Dataset items:
--------------------------------

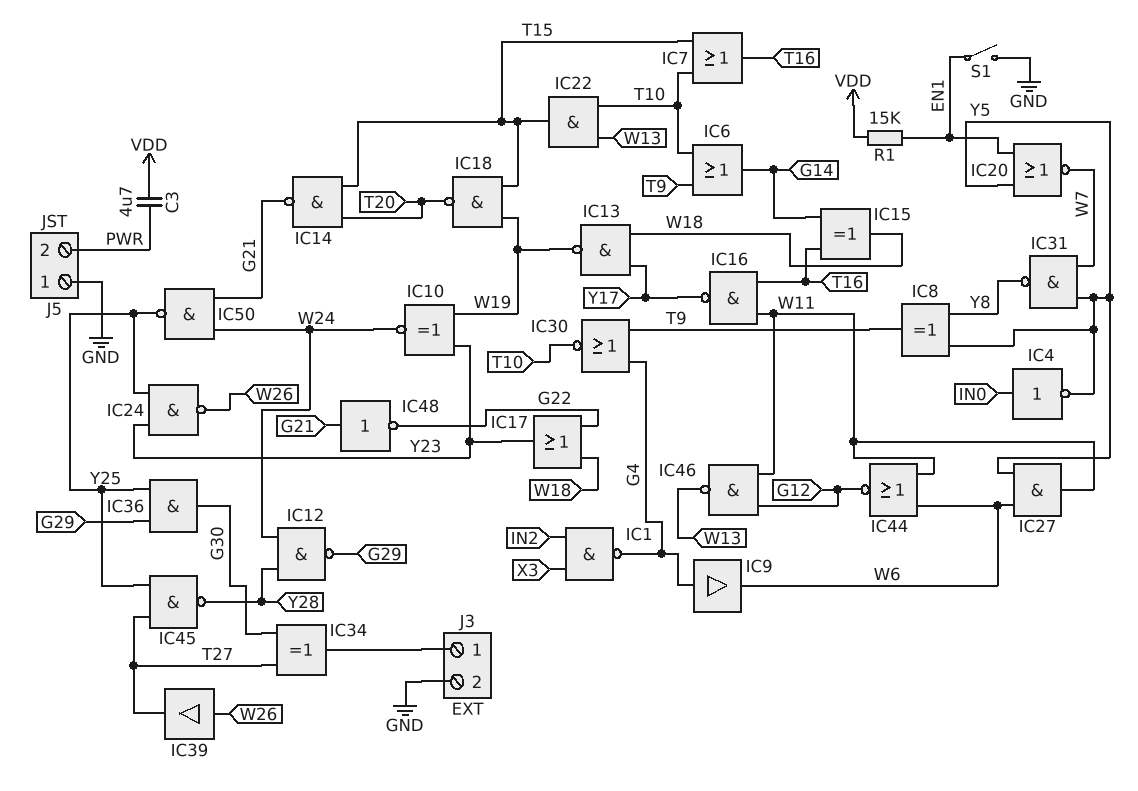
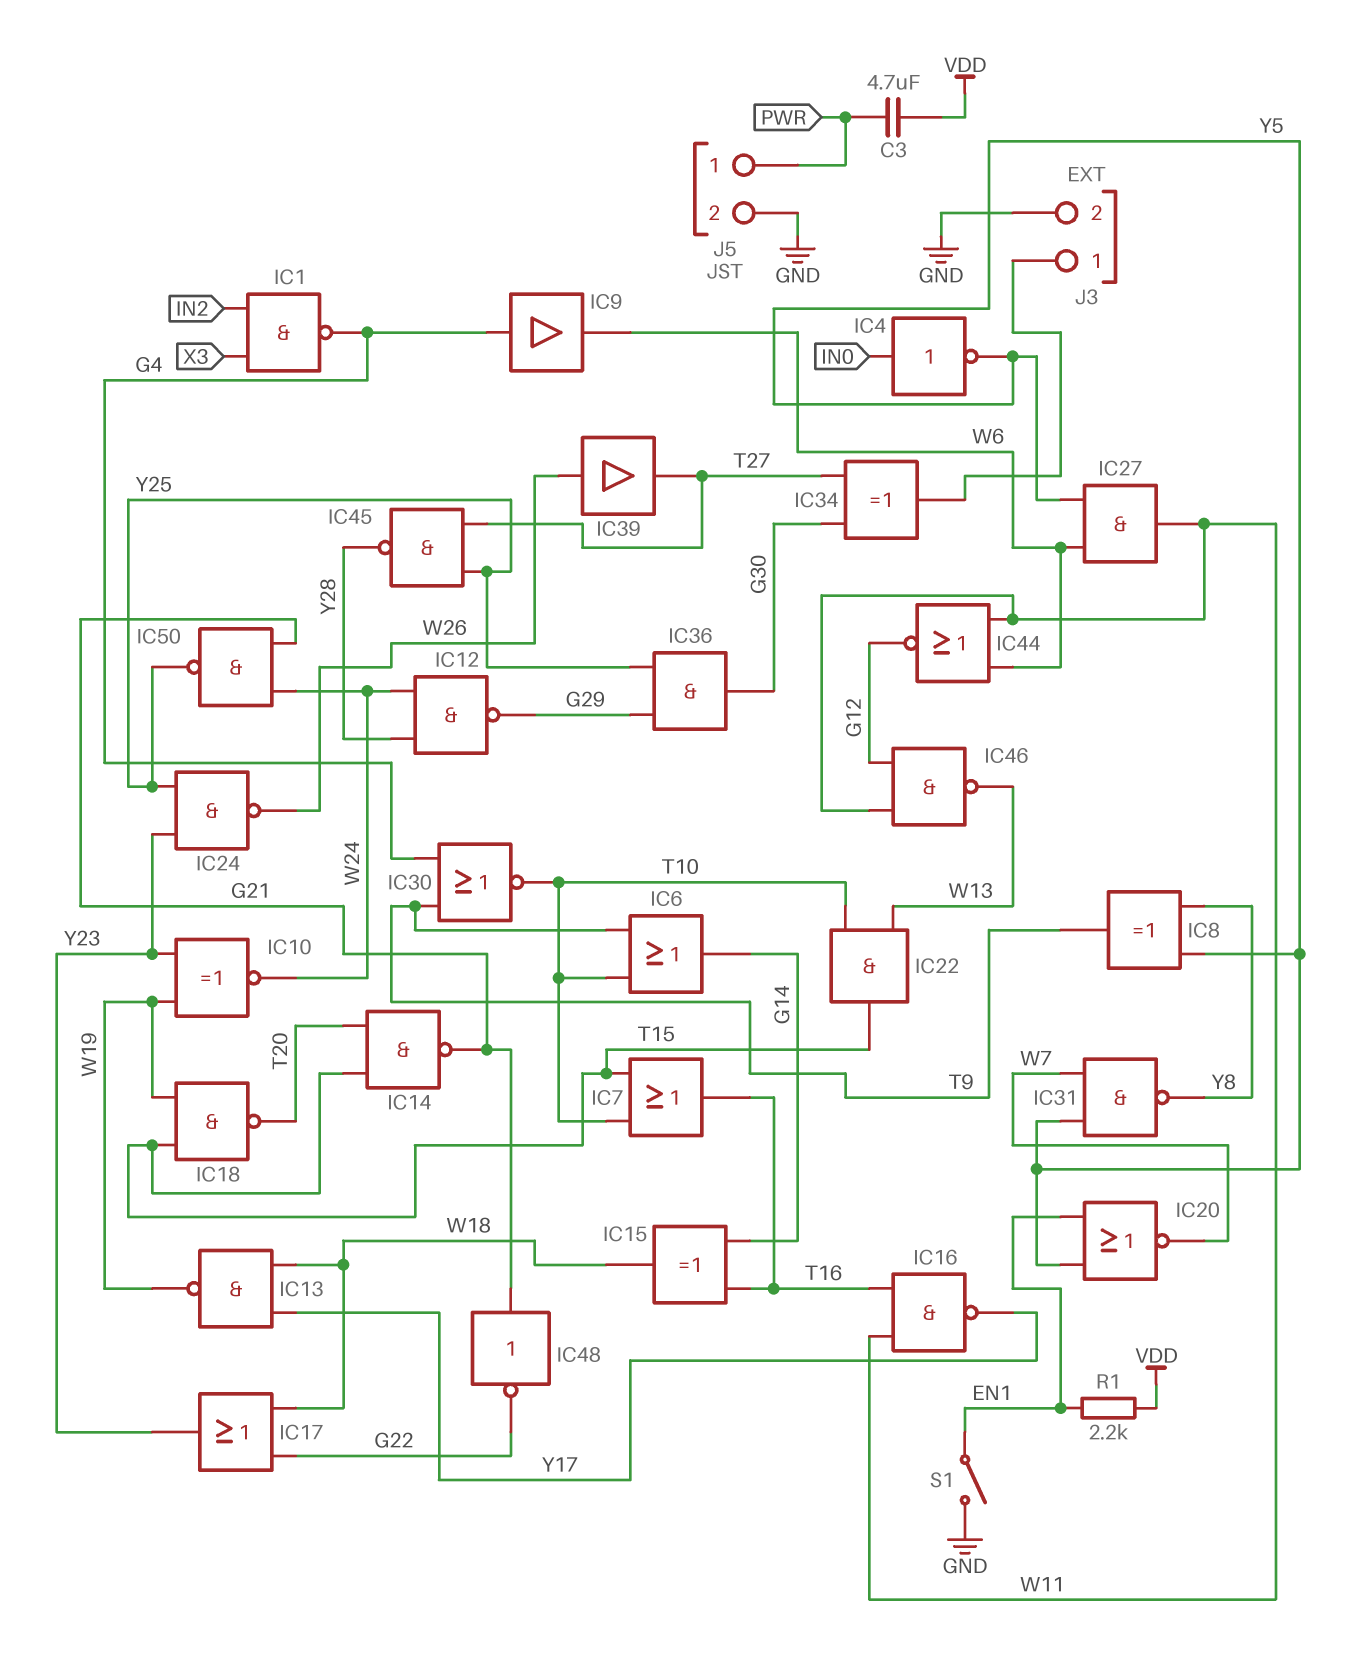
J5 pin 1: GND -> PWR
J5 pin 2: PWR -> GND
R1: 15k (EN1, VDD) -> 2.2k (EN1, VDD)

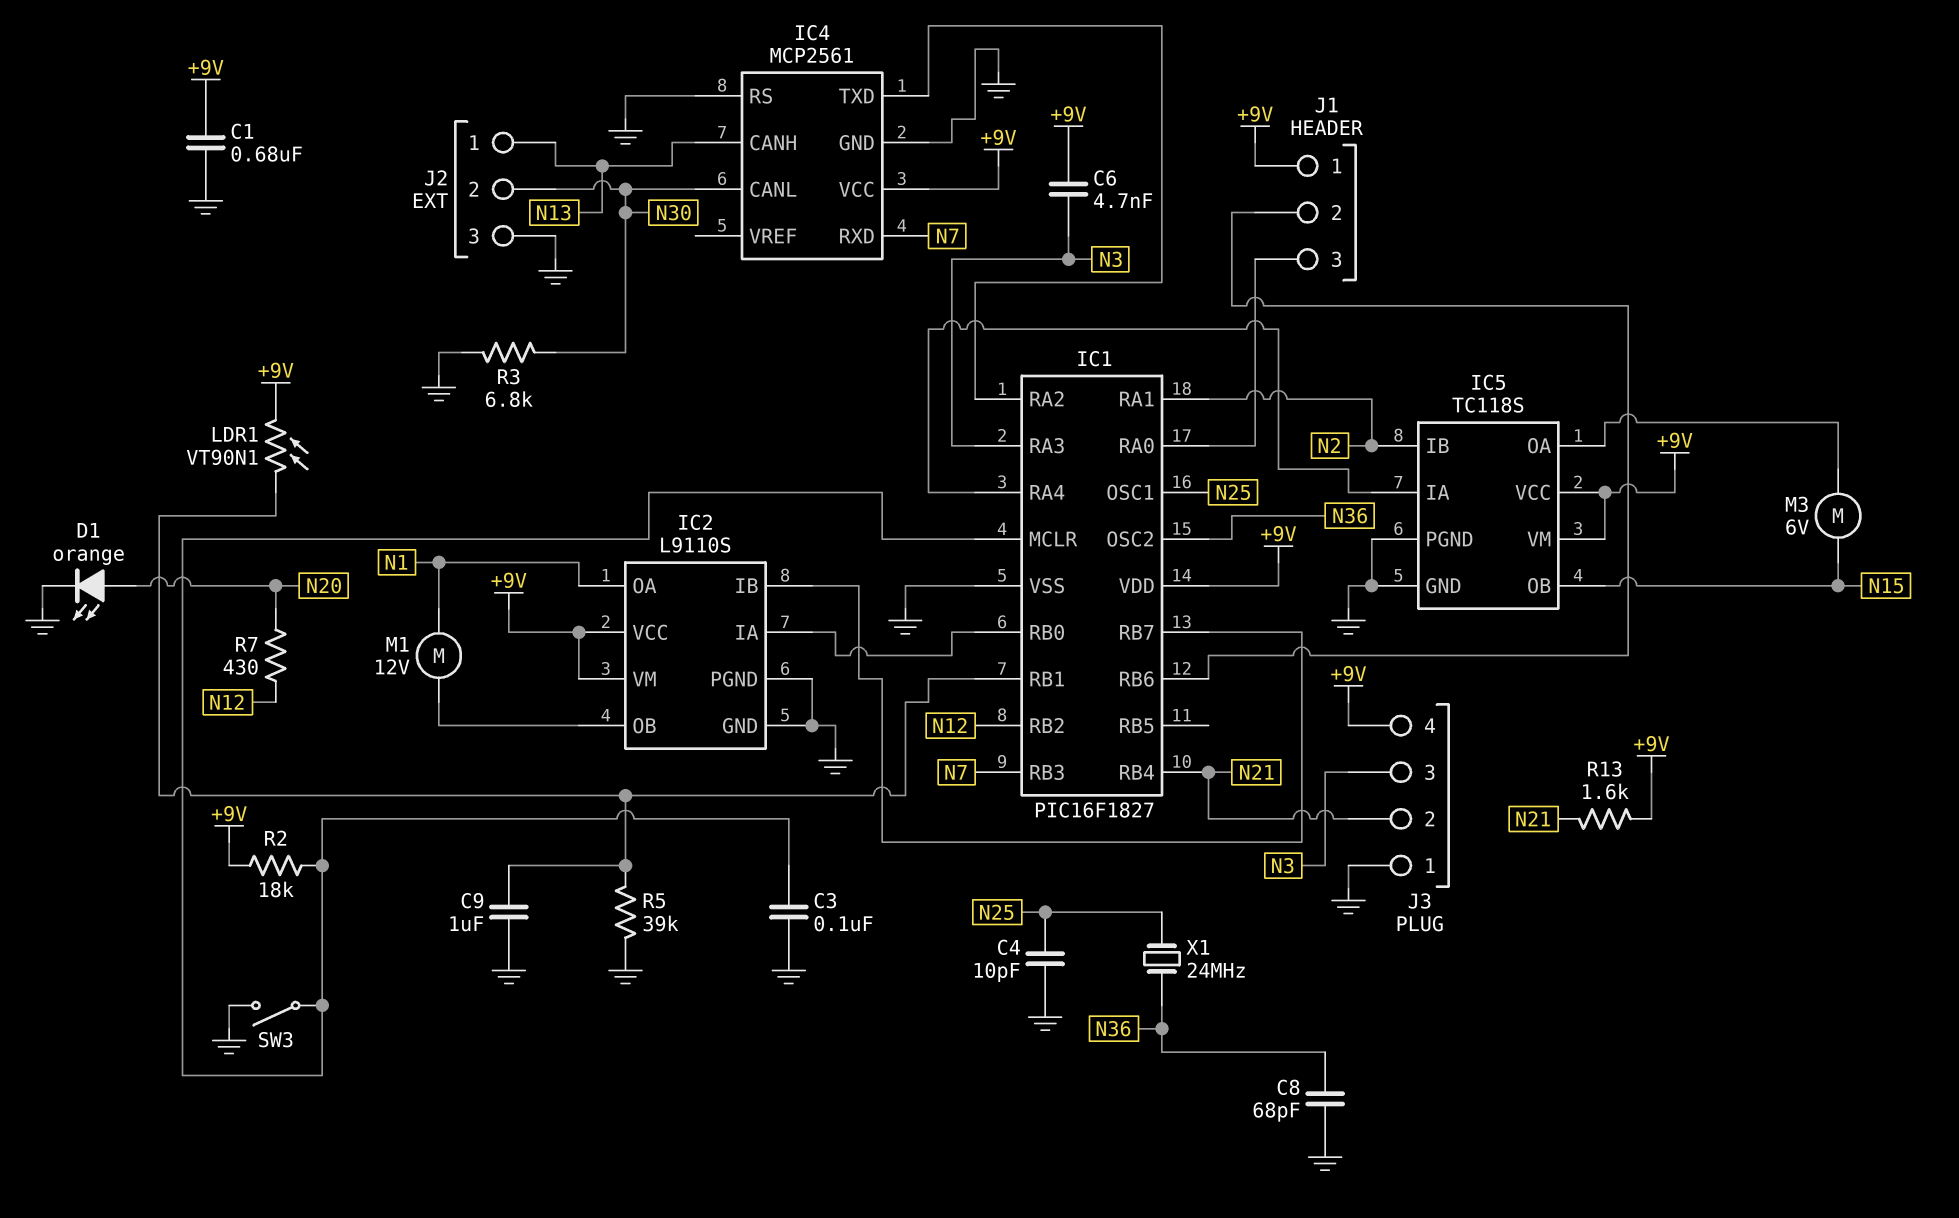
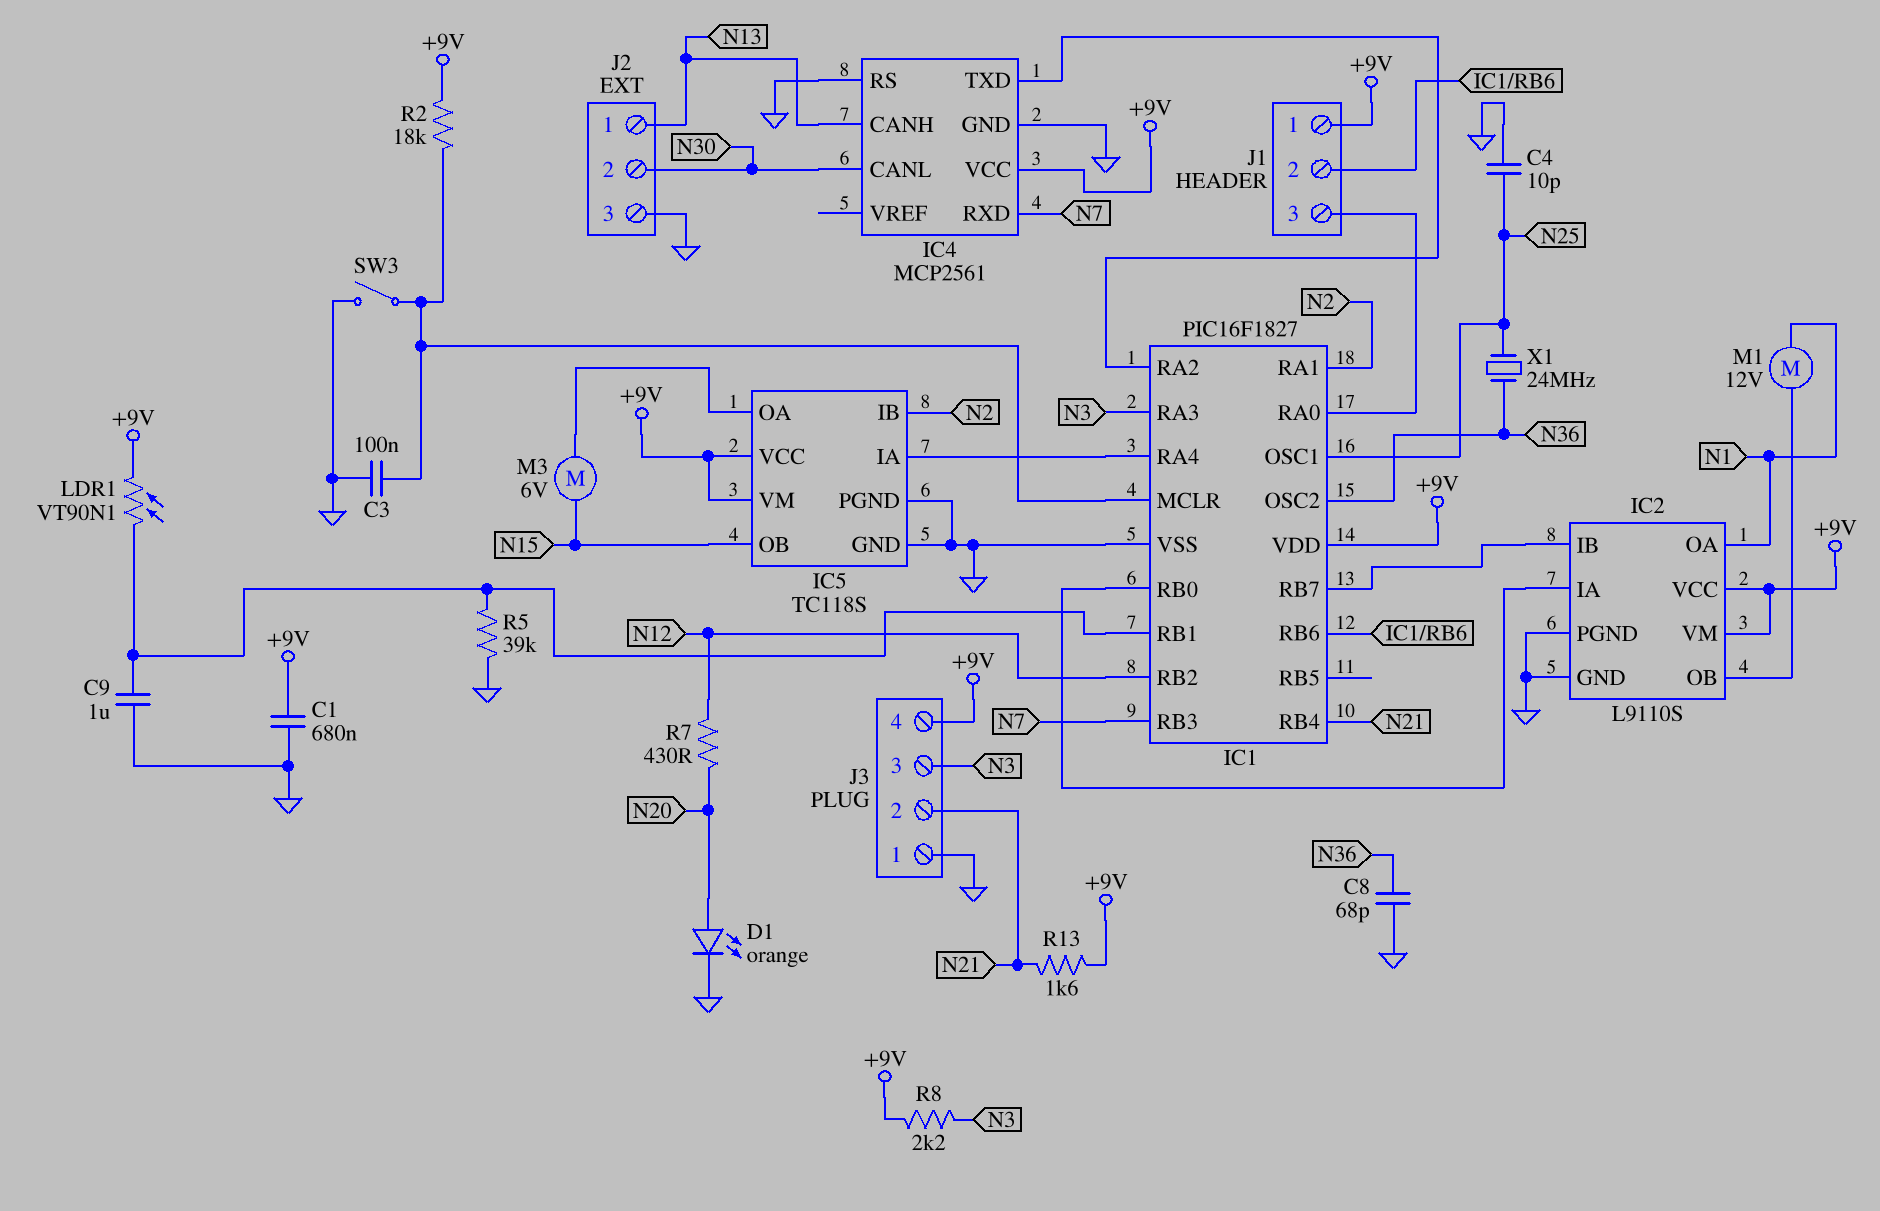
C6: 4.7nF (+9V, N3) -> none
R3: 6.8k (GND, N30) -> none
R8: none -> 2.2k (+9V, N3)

--------------------------------

Task instructions:
Exact copy, pictures omitted: every line from the one holding "R1: 15k (EN1, VDD) -> 2.2k (EN1, VDD)" through the last line of the data above, and nothing else.

Output of the task:
R1: 15k (EN1, VDD) -> 2.2k (EN1, VDD)

C6: 4.7nF (+9V, N3) -> none
R3: 6.8k (GND, N30) -> none
R8: none -> 2.2k (+9V, N3)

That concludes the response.